**Written exercise**
In the entries from the line containing "orange line: moved" through the line containing "red hexagon: moved 6 px left", swap every "px" for "pixels". Return only those lines, otherwise unchanged.

**Recorded information**
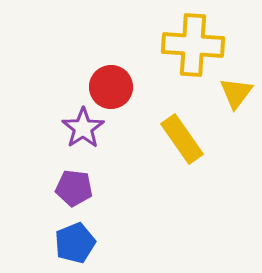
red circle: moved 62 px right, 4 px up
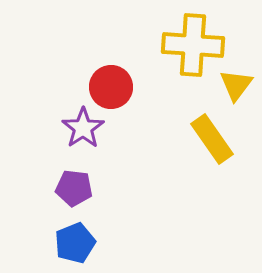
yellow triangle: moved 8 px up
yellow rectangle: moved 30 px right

---

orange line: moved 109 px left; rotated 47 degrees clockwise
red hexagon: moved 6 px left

**Solution to the exercise**
orange line: moved 109 pixels left; rotated 47 degrees clockwise
red hexagon: moved 6 pixels left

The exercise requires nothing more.